>>>

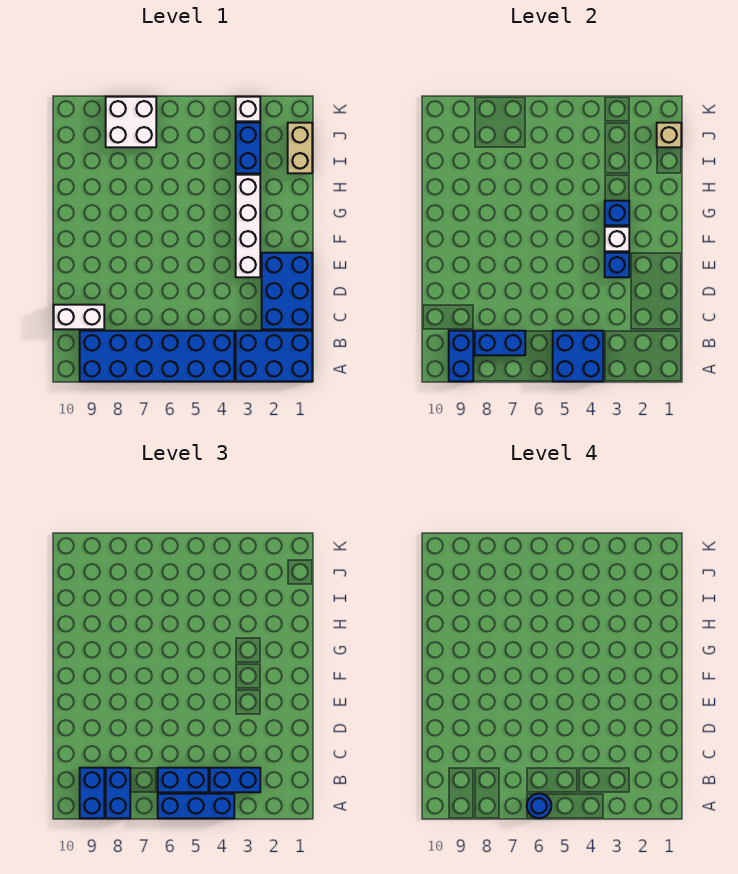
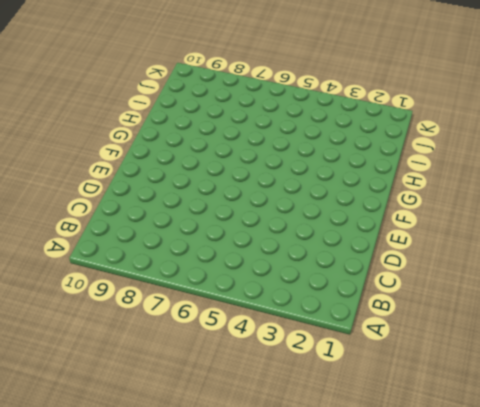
none -> blue 2x3 brick [236,331,312,381]
none -> blue 2x6 brick [80,331,234,381]
none -> blue 2x3 brick [262,253,312,329]

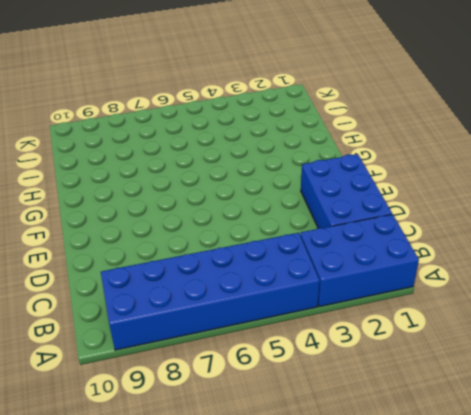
none -> white 1x2 brick [54,305,104,329]
none -> white 1x4 brick [236,175,260,277]
none -> tan 1x2 brick [288,123,312,173]

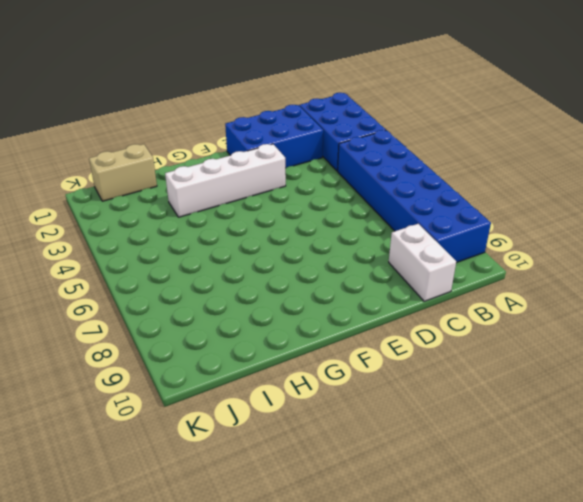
none -> blue 1x2 brick [236,123,260,173]
none -> white 2x2 brick [106,97,156,147]
none -> white 1x1 brick [236,97,260,121]

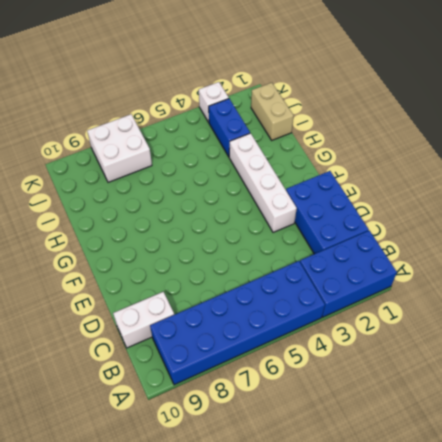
none -> blue 2x2 brick [553,331,603,381]
none -> blue 1x2 brick [449,331,473,381]
none -> blue 1x2 brick [475,331,525,355]

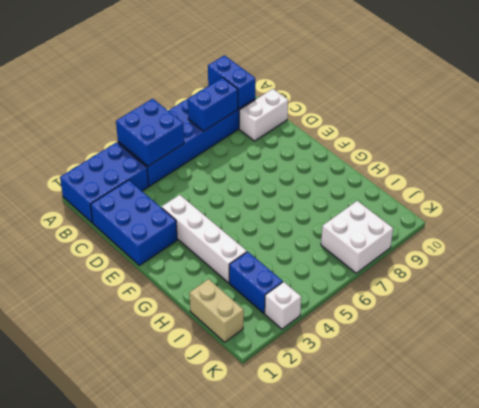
none -> blue 1x1 brick [605,253,629,277]
none -> white 1x1 brick [605,227,629,251]
none -> blue 1x1 brick [605,201,629,225]

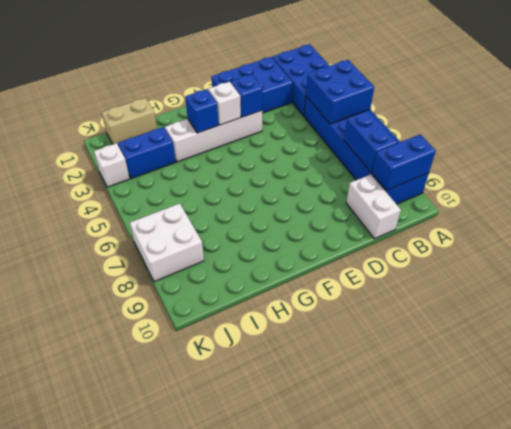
none -> tan 1x1 brick [657,123,681,147]
none -> blue 1x3 brick [158,794,234,818]
none -> blue 1x2 brick [106,768,130,818]

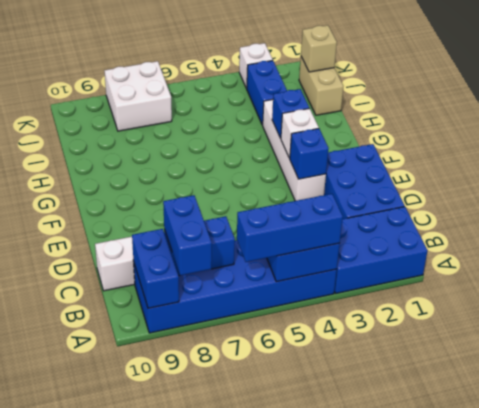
none -> blue 1x2 brick [80,768,104,818]
none -> blue 1x2 brick [210,768,260,792]
none -> blue 1x2 brick [158,768,208,792]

<<<

Copy exactly, and only, the lines from the first line of the material through the line that contains "none -> blue 1x1 brick [605,253,629,277]", both ends kept; no pictures.

- [RESULT]:
none -> blue 2x3 brick [236,331,312,381]
none -> blue 2x6 brick [80,331,234,381]
none -> blue 2x3 brick [262,253,312,329]

none -> white 1x2 brick [54,305,104,329]
none -> white 1x4 brick [236,175,260,277]
none -> tan 1x2 brick [288,123,312,173]

none -> blue 1x2 brick [236,123,260,173]
none -> white 2x2 brick [106,97,156,147]
none -> white 1x1 brick [236,97,260,121]

none -> blue 2x2 brick [553,331,603,381]
none -> blue 1x2 brick [449,331,473,381]
none -> blue 1x2 brick [475,331,525,355]

none -> blue 1x1 brick [605,253,629,277]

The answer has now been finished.